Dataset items
★ ★ ★ ★ ★ ★ ★
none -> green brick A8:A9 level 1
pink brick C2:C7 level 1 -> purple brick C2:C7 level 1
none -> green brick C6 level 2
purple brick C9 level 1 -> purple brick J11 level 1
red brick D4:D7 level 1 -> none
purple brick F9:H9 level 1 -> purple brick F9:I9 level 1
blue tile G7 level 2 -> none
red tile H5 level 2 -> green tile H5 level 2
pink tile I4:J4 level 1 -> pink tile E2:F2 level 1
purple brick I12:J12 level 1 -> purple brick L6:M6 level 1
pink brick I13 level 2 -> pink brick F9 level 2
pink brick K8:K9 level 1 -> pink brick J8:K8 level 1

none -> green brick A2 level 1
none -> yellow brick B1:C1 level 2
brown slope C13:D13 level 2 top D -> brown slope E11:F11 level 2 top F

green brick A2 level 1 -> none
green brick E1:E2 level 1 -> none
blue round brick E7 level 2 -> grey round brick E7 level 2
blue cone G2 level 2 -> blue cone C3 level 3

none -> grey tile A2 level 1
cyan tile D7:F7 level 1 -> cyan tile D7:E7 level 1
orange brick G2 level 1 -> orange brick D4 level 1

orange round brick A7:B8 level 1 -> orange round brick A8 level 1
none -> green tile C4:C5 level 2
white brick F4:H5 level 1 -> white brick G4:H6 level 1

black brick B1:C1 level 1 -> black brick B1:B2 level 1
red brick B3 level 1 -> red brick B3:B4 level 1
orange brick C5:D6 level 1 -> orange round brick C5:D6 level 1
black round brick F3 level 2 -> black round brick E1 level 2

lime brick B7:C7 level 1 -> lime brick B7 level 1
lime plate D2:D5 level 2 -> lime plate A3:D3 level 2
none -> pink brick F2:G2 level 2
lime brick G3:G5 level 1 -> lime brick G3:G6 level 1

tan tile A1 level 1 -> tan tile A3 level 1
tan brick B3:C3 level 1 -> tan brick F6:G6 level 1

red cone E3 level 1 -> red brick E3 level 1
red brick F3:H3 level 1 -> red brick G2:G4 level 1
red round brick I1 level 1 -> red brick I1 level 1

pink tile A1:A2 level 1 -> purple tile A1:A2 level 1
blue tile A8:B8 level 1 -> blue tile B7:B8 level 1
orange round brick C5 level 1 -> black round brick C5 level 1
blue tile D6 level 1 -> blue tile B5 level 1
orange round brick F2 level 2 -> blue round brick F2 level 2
★ ★ ★ ★ ★ ★ ★
** Problem statement **
What is needed is a verbatim copy of every line in the records above from the one containing "none -> green brick A2 level 1" down to the one containing "white brick F4:H5", both included, and nothing more.

** Result **
none -> green brick A2 level 1
none -> yellow brick B1:C1 level 2
brown slope C13:D13 level 2 top D -> brown slope E11:F11 level 2 top F

green brick A2 level 1 -> none
green brick E1:E2 level 1 -> none
blue round brick E7 level 2 -> grey round brick E7 level 2
blue cone G2 level 2 -> blue cone C3 level 3

none -> grey tile A2 level 1
cyan tile D7:F7 level 1 -> cyan tile D7:E7 level 1
orange brick G2 level 1 -> orange brick D4 level 1

orange round brick A7:B8 level 1 -> orange round brick A8 level 1
none -> green tile C4:C5 level 2
white brick F4:H5 level 1 -> white brick G4:H6 level 1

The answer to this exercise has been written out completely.